====== Task inputs
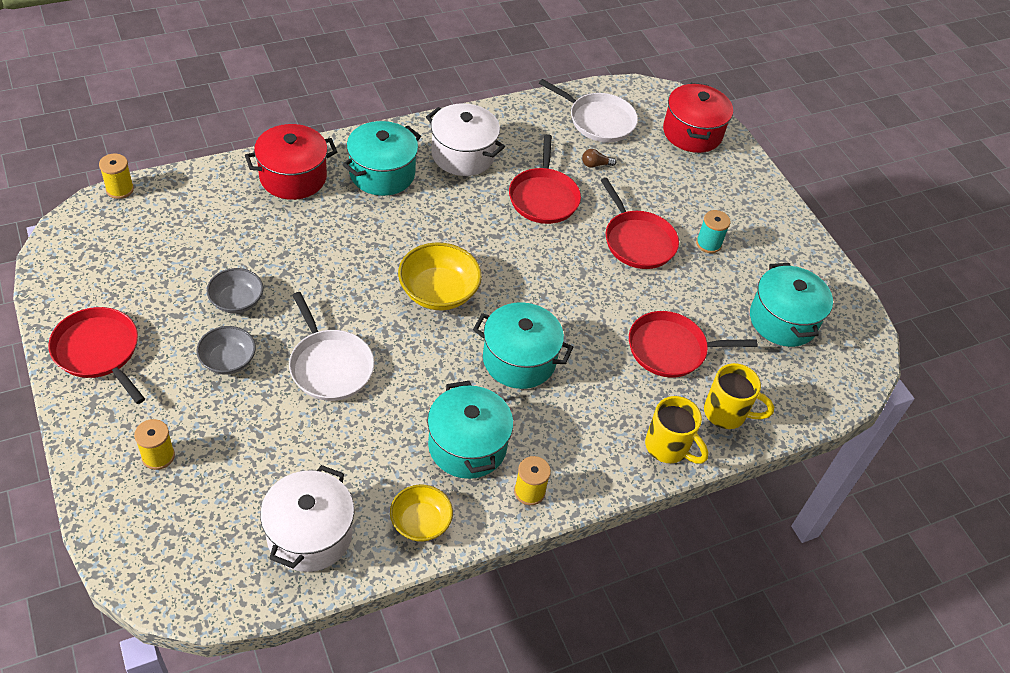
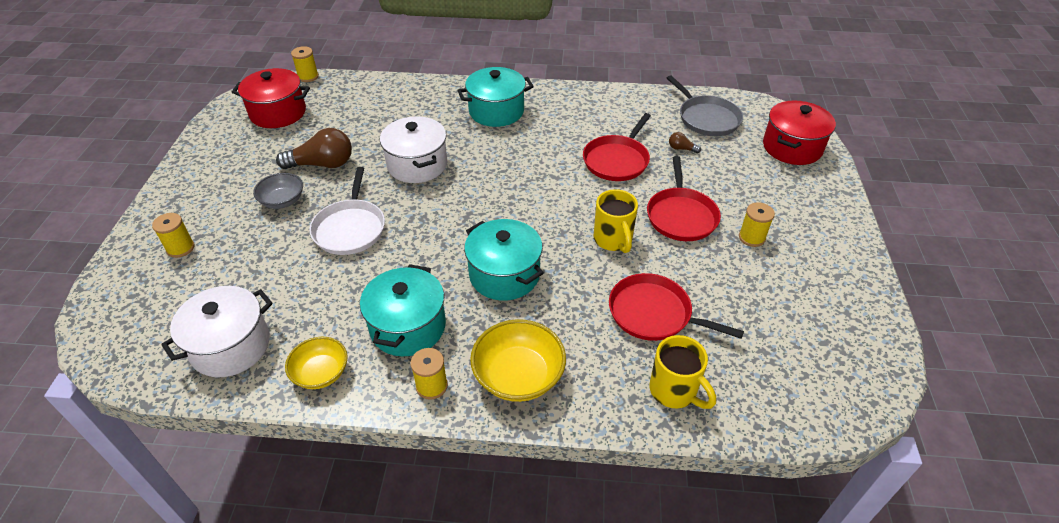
camera: 35 degrees right, 5 degrees down
(98, 351) = (206, 168): red pan -> none
(237, 301) = (322, 164): grey bowl -> brown light bulb
(293, 177) = (429, 97): red pot -> red pot (278, 113)
(438, 292) = (476, 203): yellow bowl -> yellow bowl (518, 376)
(463, 155) = (570, 114): white pot -> white pot (417, 164)
(598, 120) = (706, 118): white pan -> grey pan
(668, 447) = (592, 399): yellow mug -> yellow mug (613, 240)
(708, 244) = (751, 237): turquoise spool -> yellow spool
(783, 320) = (792, 327): turquoise pot -> none

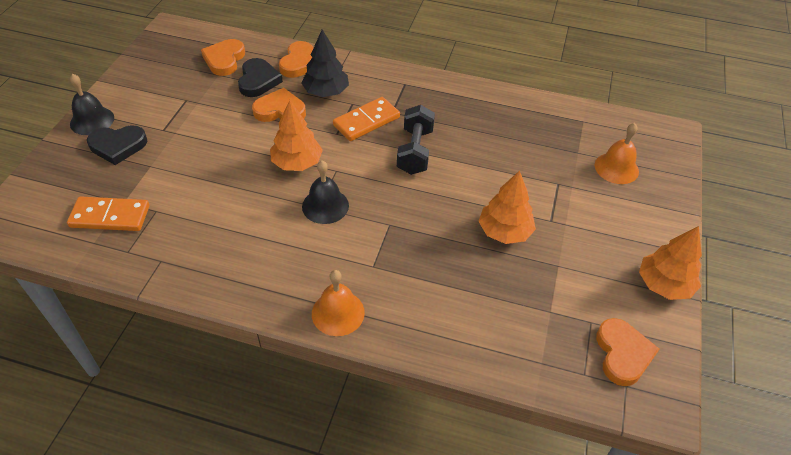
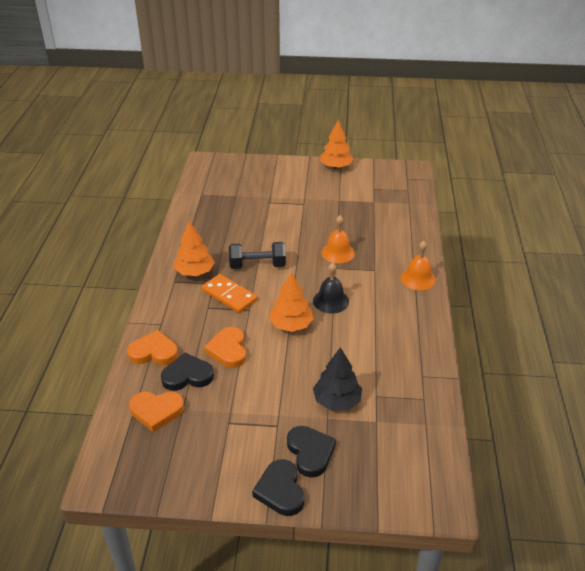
camera: 100 degrees left, 10 degrees down
(92, 120) = (280, 490): black bell -> black heart
(110, 216) = (395, 424): orange domino -> none
(326, 92) = (195, 326): black tree -> black tree (337, 401)
(504, 231) = (320, 220): orange tree -> orange tree (195, 272)
(616, 168) = (246, 181): orange bell -> orange bell (338, 252)
(622, 354) = (388, 179): orange heart -> none

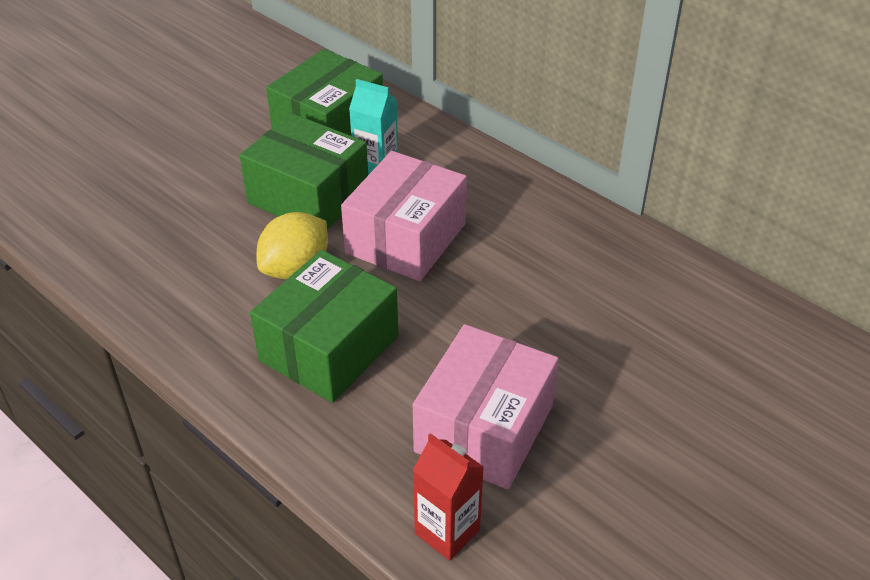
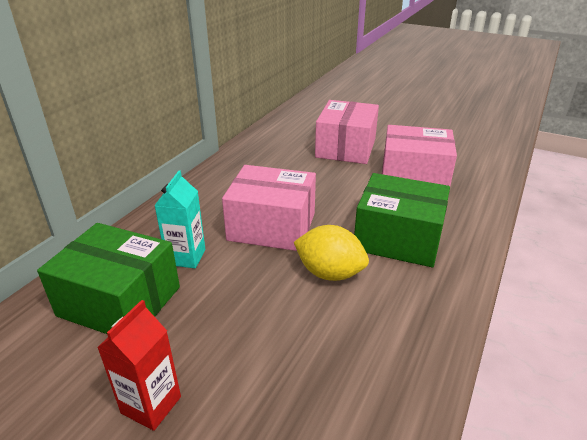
camera: 105 degrees left, 10 degrees down
(308, 196) = (234, 288): green box -> none
(447, 532) = (483, 178): red carton -> red carton (151, 405)
(615, 368) = (345, 148): none -> pink box

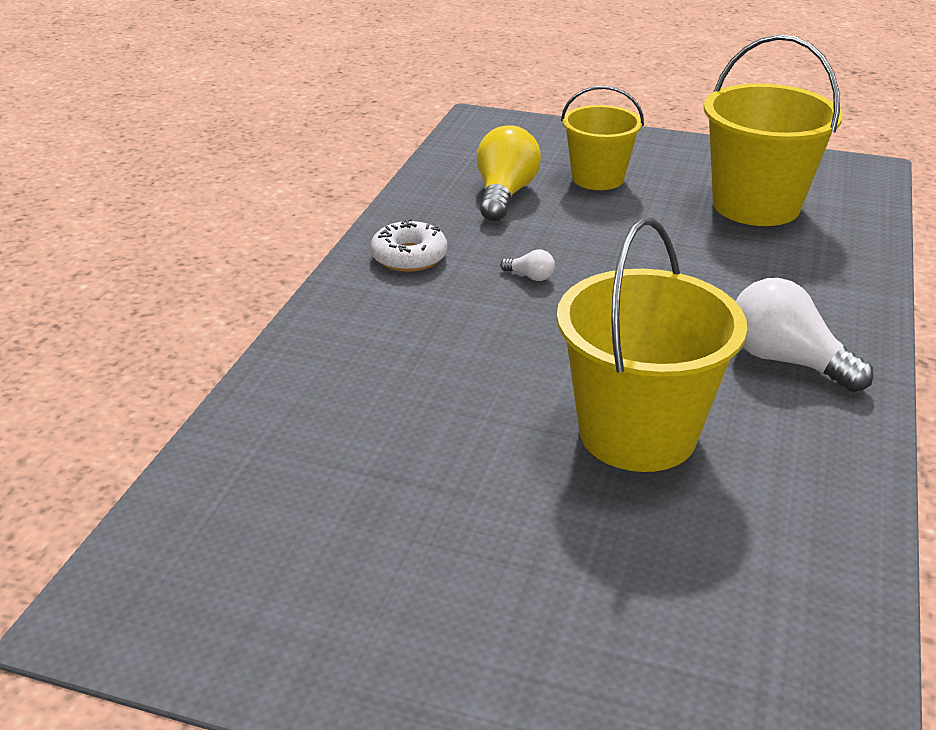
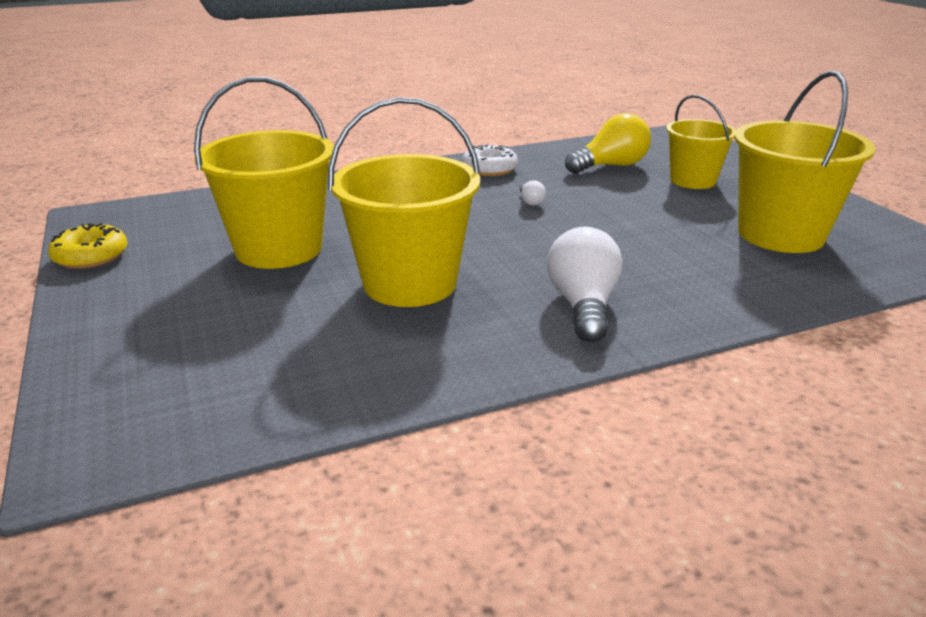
camera: 50 degrees right, 5 degrees down
(255, 660) = (91, 256): none -> yellow donut
(440, 486) = (279, 249): none -> yellow bucket

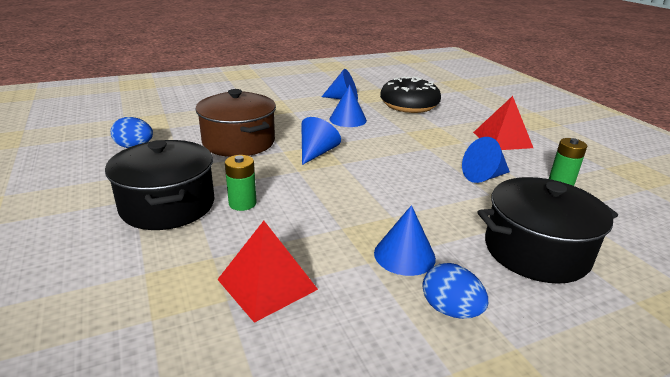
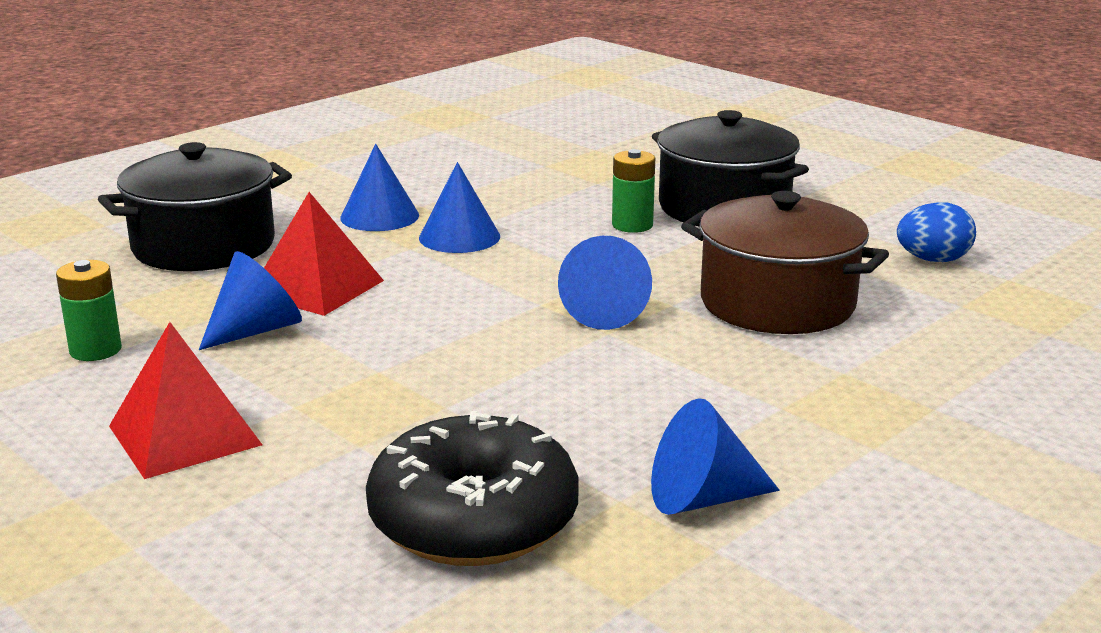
camera: 160 degrees right, 5 degrees down
(267, 284) = (517, 177): red pyramid -> red pyramid (316, 287)
(348, 119) = (616, 413): blue cone -> blue cone (459, 237)
(450, 310) = (321, 190): blue egg -> none

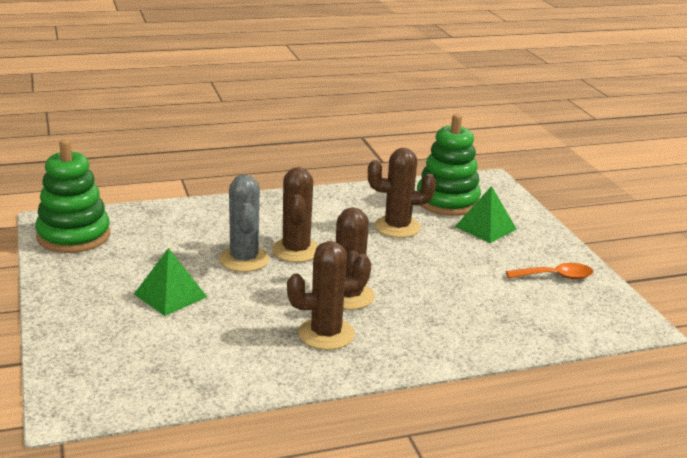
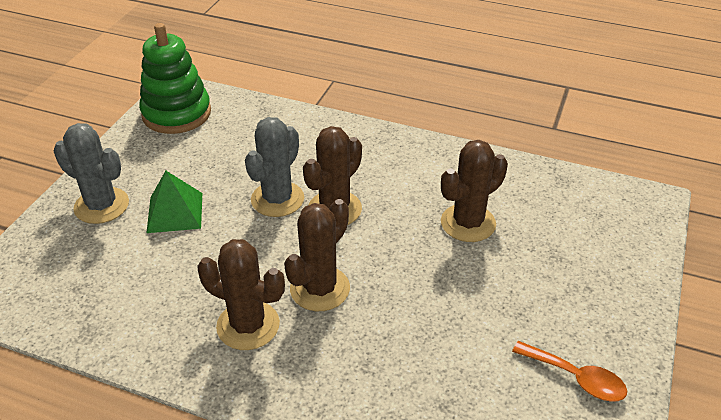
camera: 40 degrees right, 15 degrees up
(96, 314) = (101, 206): none -> grey cactus
(397, 227) = (468, 223): brown cactus -> brown cactus turned 75 degrees counterclockwise
(447, 202) = (564, 212): green stacking toy -> none
(485, 227) = (568, 267): green pyramid -> none

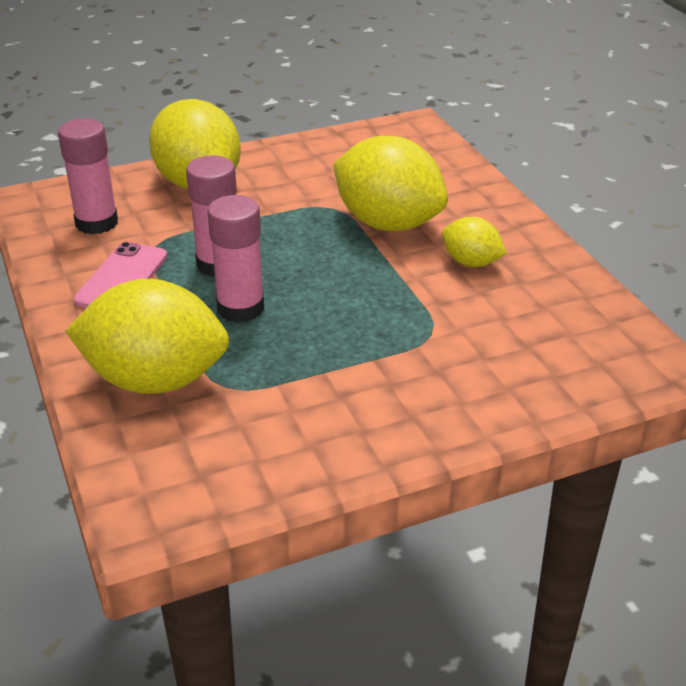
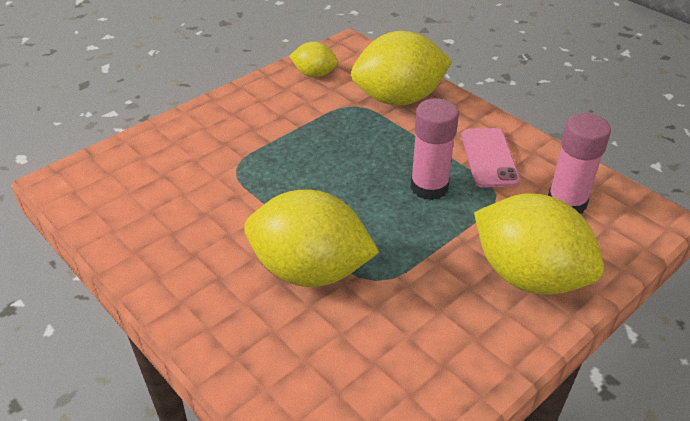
camera: 160 degrees right, 5 degrees up
(240, 308) = (383, 155): pink glue stick -> none
(471, 262) = (218, 241): yellow lemon -> yellow lemon (314, 74)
============
What to work on:
Copy out the whole listing exactly, and don't carry over any pictures.

Task result:
camera: 35 degrees right, 5 degrees down
(98, 351) = (206, 168): red pan -> none
(237, 301) = (322, 164): grey bowl -> brown light bulb
(293, 177) = (429, 97): red pot -> red pot (278, 113)
(438, 292) = (476, 203): yellow bowl -> yellow bowl (518, 376)
(463, 155) = (570, 114): white pot -> white pot (417, 164)
(598, 120) = (706, 118): white pan -> grey pan
(668, 447) = (592, 399): yellow mug -> yellow mug (613, 240)
(708, 244) = (751, 237): turquoise spool -> yellow spool
(783, 320) = (792, 327): turquoise pot -> none

camera: 100 degrees left, 10 degrees down
(92, 120) = (280, 490): black bell -> black heart
(110, 216) = (395, 424): orange domino -> none
(326, 92) = (195, 326): black tree -> black tree (337, 401)
(504, 231) = (320, 220): orange tree -> orange tree (195, 272)
(616, 168) = (246, 181): orange bell -> orange bell (338, 252)
(622, 354) = (388, 179): orange heart -> none

camera: 105 degrees left, 10 degrees down
(308, 196) = (234, 288): green box -> none
(447, 532) = (483, 178): red carton -> red carton (151, 405)
(615, 368) = (345, 148): none -> pink box

camera: 50 degrees right, 5 degrees down
(255, 660) = (91, 256): none -> yellow donut
(440, 486) = (279, 249): none -> yellow bucket

camera: 160 degrees right, 5 degrees down
(267, 284) = (517, 177): red pyramid -> red pyramid (316, 287)
(348, 119) = (616, 413): blue cone -> blue cone (459, 237)
(450, 310) = (321, 190): blue egg -> none

camera: 40 degrees right, 15 degrees up
(96, 314) = (101, 206): none -> grey cactus
(397, 227) = (468, 223): brown cactus -> brown cactus turned 75 degrees counterclockwise
(447, 202) = (564, 212): green stacking toy -> none
(485, 227) = (568, 267): green pyramid -> none

camera: 160 degrees right, 5 degrees up
(240, 308) = (383, 155): pink glue stick -> none
(471, 262) = (218, 241): yellow lemon -> yellow lemon (314, 74)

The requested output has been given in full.